WHAT THIS TASK INVOLVES: Could you transcribe every record below exactly, leaving out the pictures?

☆ ☆ ☆ ☆

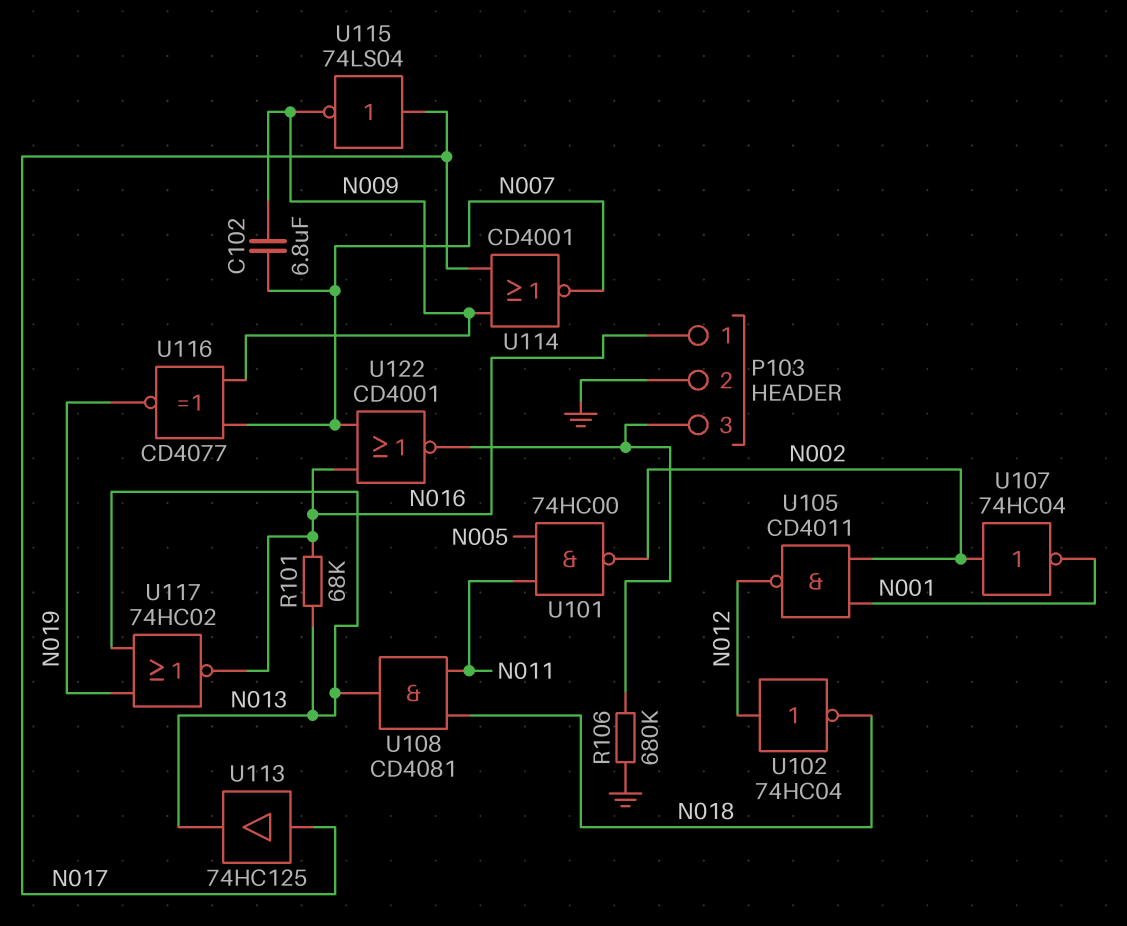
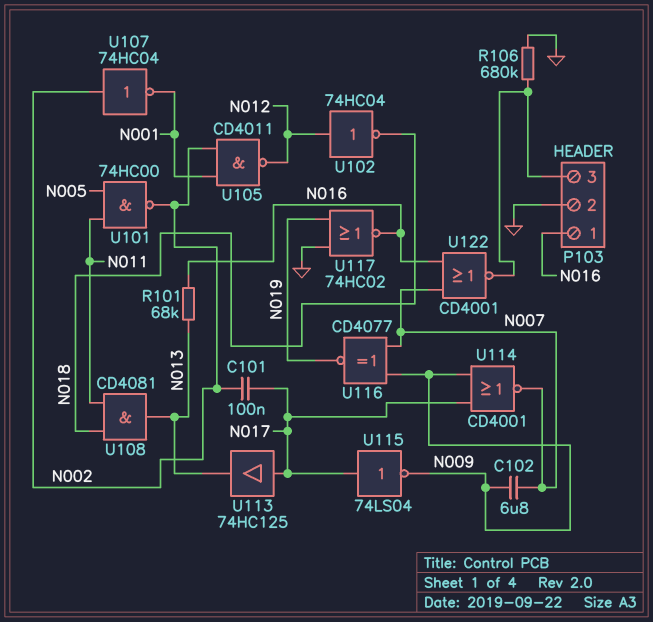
C101: none -> 100nF (N002, N017)
U117: NOR 74HC02 (in N013, in N019, out N016) -> NOR 74HC02 (in GND, in N019, out N016)

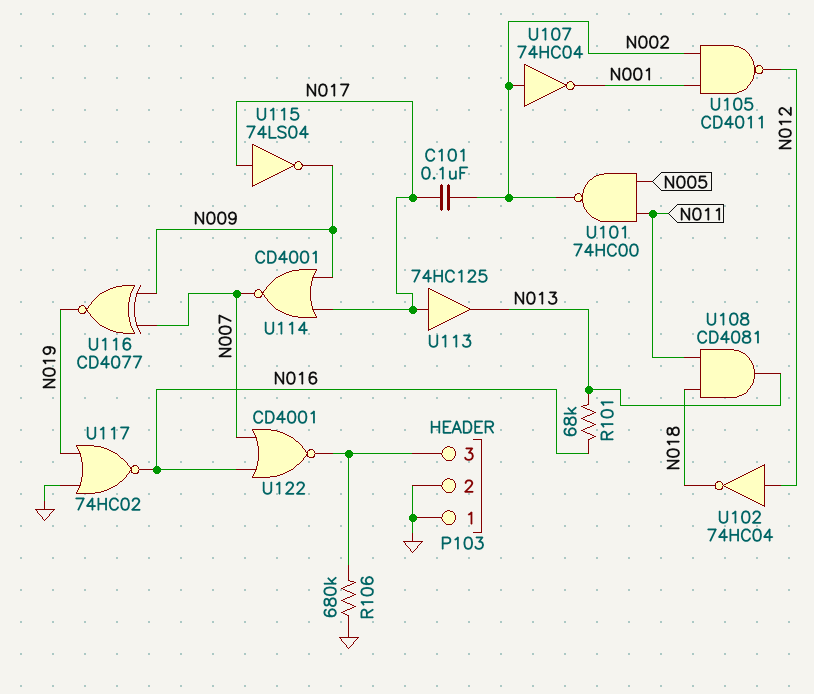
C102: 6.8uF (N007, N009) -> none
P103 pin 1: N016 -> GND

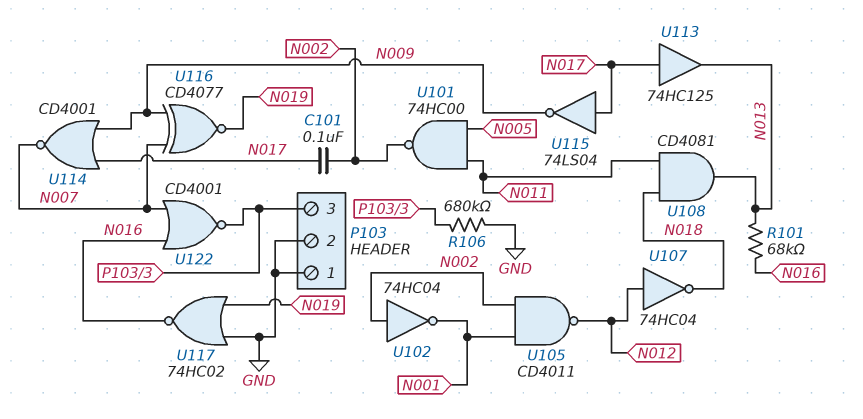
U102: NOT 74HC04 (in N012, out N018) -> NOT 74HC04 (in N002, out N001)
U107: NOT 74HC04 (in N002, out N001) -> NOT 74HC04 (in N012, out N018)

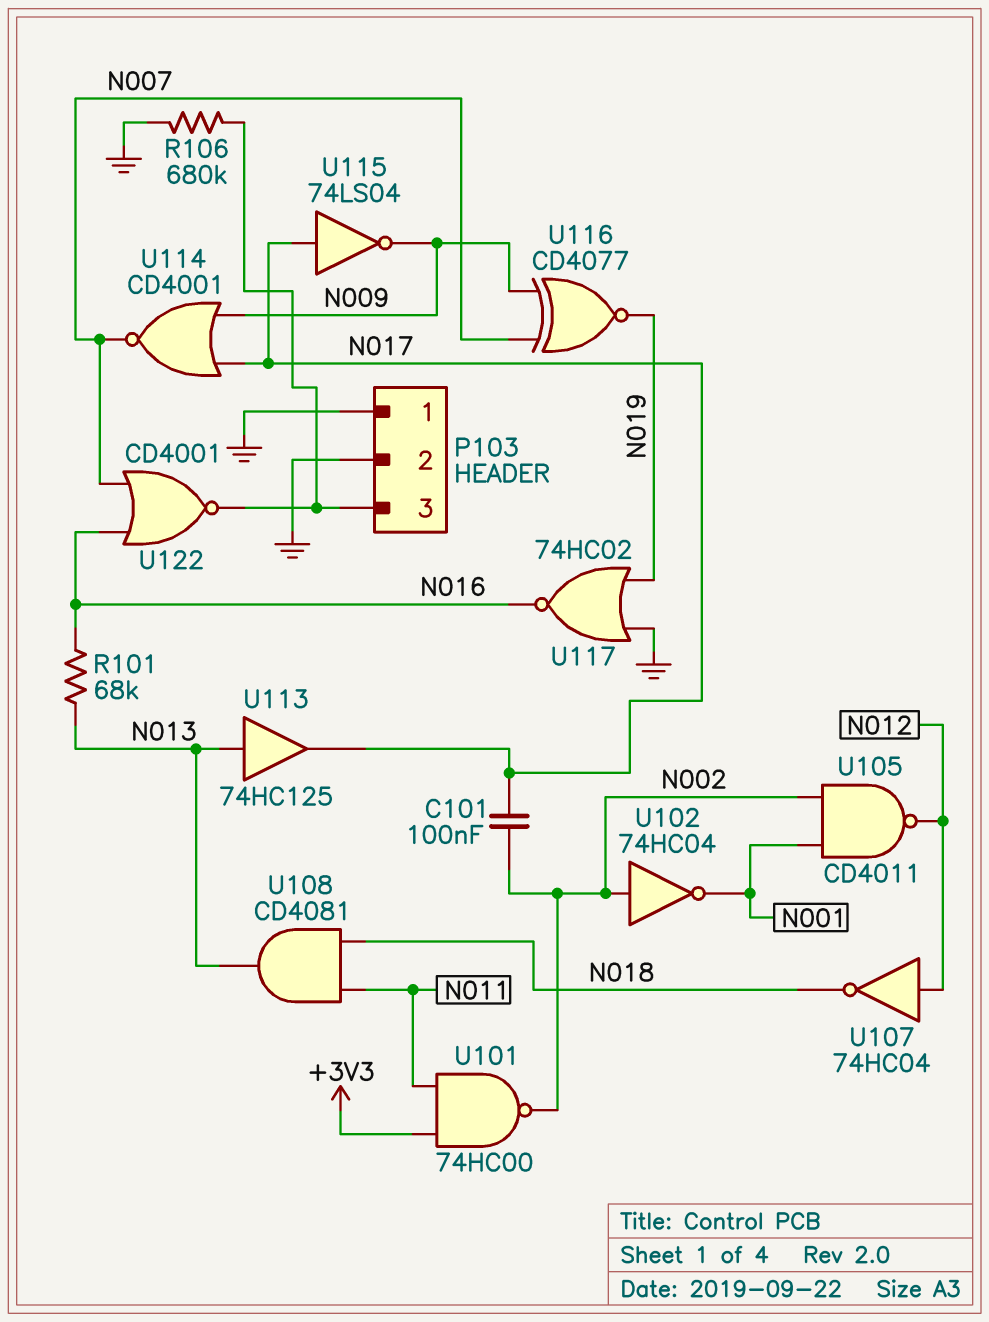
U101: NAND 74HC00 (in N005, in N011, out N002) -> NAND 74HC00 (in +3V3, in N011, out N002)
U113: buffer 74HC125 (in N017, out N013) -> buffer 74HC125 (in N013, out N017)

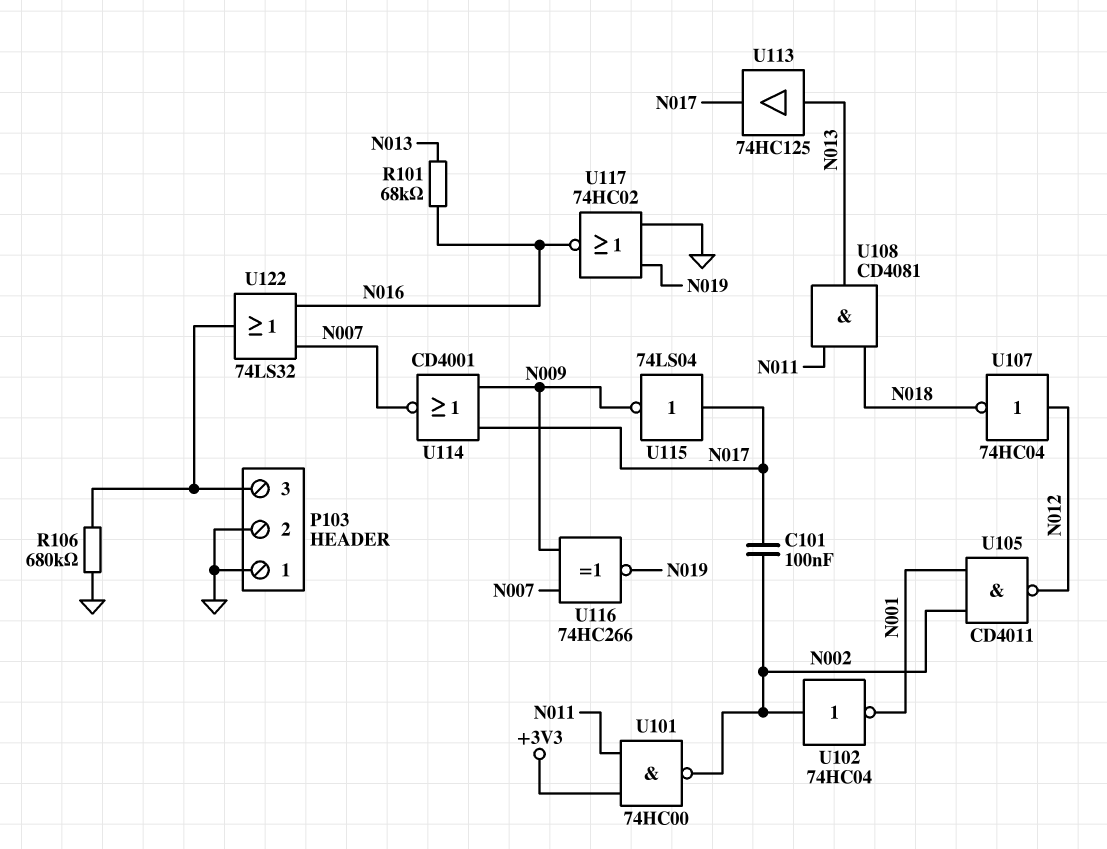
U116: XNOR CD4077 (in N007, in N009, out N019) -> XNOR 74HC266 (in N007, in N009, out N019)
U122: NOR CD4001 (in N007, in N016, out P103/3) -> OR 74LS32 (in N007, in N016, out P103/3)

☆ ☆ ☆ ☆

ANSWER:
C101: none -> 100nF (N002, N017)
U117: NOR 74HC02 (in N013, in N019, out N016) -> NOR 74HC02 (in GND, in N019, out N016)

C102: 6.8uF (N007, N009) -> none
P103 pin 1: N016 -> GND

U102: NOT 74HC04 (in N012, out N018) -> NOT 74HC04 (in N002, out N001)
U107: NOT 74HC04 (in N002, out N001) -> NOT 74HC04 (in N012, out N018)

U101: NAND 74HC00 (in N005, in N011, out N002) -> NAND 74HC00 (in +3V3, in N011, out N002)
U113: buffer 74HC125 (in N017, out N013) -> buffer 74HC125 (in N013, out N017)

U116: XNOR CD4077 (in N007, in N009, out N019) -> XNOR 74HC266 (in N007, in N009, out N019)
U122: NOR CD4001 (in N007, in N016, out P103/3) -> OR 74LS32 (in N007, in N016, out P103/3)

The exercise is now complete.